_Task to complete_:
Collect every line in the records below that contains the word "OLED".

_Material shown_:
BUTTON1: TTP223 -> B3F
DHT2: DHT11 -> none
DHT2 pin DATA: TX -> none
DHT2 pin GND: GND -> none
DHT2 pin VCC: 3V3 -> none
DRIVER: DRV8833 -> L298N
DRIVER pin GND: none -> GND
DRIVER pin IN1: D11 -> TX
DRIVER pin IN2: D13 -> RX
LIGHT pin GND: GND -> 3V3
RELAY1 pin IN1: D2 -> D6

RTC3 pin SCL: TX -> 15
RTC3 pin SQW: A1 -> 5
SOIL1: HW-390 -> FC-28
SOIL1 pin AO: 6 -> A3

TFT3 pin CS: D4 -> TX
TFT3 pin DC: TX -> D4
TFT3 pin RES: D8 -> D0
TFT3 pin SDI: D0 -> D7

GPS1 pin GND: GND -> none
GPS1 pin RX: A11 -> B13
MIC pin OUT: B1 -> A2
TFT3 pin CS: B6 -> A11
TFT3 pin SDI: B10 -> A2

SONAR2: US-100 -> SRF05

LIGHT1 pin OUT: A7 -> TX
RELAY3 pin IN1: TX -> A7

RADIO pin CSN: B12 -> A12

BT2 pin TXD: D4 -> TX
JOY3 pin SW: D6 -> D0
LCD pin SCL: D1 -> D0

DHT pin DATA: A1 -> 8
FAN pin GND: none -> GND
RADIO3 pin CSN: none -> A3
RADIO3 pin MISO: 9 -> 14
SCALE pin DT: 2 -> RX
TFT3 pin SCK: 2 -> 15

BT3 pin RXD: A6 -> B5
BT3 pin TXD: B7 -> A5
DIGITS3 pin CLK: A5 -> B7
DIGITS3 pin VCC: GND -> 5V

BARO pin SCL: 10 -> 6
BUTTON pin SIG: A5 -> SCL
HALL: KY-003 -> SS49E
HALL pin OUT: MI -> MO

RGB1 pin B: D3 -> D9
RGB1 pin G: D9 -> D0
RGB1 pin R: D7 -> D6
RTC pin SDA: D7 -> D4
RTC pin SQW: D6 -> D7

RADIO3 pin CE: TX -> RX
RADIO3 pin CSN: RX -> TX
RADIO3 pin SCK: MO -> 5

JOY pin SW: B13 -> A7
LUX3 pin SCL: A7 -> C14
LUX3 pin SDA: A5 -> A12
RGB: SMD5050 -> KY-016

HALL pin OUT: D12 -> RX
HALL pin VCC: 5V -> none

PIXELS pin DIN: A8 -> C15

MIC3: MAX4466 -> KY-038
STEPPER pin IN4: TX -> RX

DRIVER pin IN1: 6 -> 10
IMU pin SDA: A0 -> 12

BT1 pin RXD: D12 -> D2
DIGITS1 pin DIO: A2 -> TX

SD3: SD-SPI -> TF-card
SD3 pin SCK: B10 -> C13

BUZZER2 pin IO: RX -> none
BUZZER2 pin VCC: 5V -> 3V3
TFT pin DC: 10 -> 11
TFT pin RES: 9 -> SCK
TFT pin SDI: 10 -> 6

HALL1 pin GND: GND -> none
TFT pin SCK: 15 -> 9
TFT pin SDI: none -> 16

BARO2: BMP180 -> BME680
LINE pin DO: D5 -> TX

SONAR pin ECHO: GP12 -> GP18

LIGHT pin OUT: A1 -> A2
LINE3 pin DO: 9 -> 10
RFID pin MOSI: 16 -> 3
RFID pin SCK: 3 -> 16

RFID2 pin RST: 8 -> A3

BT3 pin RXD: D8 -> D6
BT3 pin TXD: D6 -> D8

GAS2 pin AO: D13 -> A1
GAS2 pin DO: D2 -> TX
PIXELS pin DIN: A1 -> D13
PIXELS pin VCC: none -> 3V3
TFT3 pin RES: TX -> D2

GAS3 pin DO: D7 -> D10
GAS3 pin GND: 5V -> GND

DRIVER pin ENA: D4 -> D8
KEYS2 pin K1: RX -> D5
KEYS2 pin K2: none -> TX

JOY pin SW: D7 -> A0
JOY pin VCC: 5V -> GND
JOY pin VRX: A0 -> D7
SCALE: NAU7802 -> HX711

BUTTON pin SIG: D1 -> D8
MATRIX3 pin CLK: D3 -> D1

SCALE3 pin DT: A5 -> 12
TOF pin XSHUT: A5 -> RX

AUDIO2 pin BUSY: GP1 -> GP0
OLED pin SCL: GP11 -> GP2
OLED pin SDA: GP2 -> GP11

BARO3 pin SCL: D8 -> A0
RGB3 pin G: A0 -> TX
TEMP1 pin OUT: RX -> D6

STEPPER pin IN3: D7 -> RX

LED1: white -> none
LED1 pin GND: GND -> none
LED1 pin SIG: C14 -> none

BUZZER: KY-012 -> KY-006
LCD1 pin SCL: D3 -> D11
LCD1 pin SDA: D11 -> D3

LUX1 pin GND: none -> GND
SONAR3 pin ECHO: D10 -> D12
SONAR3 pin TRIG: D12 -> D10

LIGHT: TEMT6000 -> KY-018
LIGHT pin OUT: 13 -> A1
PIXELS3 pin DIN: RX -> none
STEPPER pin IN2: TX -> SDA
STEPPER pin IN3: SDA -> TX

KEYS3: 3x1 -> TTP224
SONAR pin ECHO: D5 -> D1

_Reply_:
OLED pin SCL: GP11 -> GP2
OLED pin SDA: GP2 -> GP11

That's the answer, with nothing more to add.